§ Instructions to follow:
An exact reproduction of the lines from the one with "cyan brick A1:B1 level 1 -> none" to the end of the data below is required. No other lines may be included.
----------
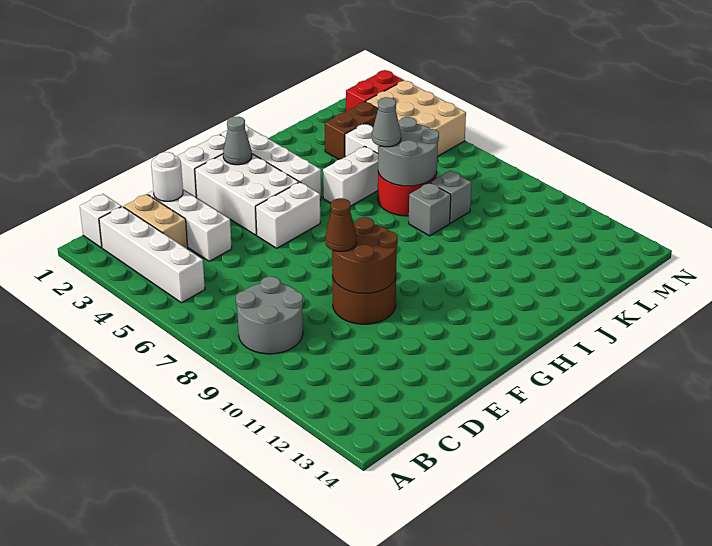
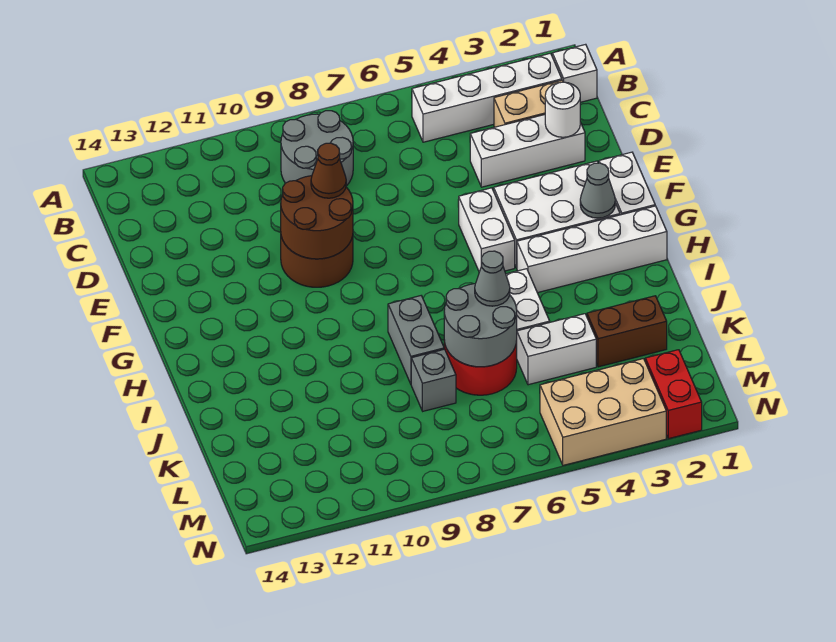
grey brick J8 level 1 -> grey brick I8:J8 level 1
brown brick K3:L3 level 1 -> brown brick K2:K3 level 1

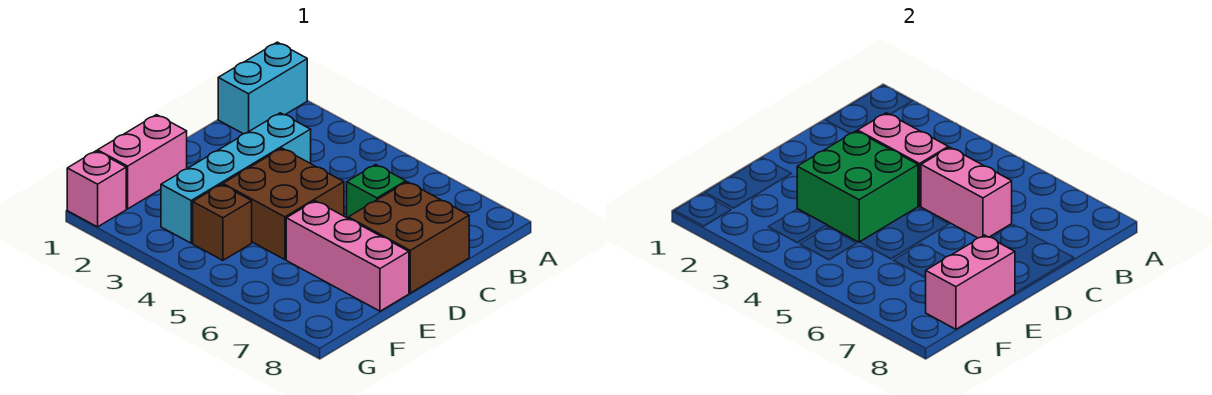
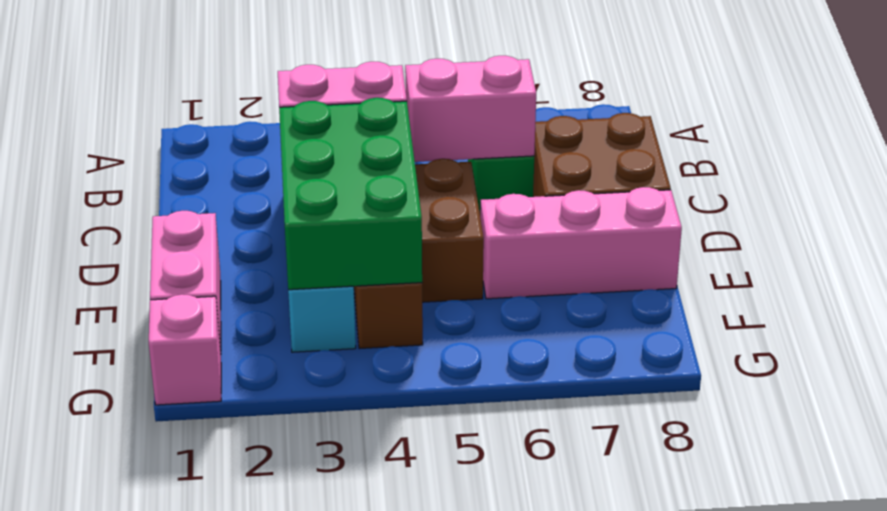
cyan brick A1:B1 level 1 -> none
green brick D3:E4 level 2 -> green brick D3:F4 level 2
pink brick E8:F8 level 2 -> none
----------
§ Your solution:
cyan brick A1:B1 level 1 -> none
green brick D3:E4 level 2 -> green brick D3:F4 level 2
pink brick E8:F8 level 2 -> none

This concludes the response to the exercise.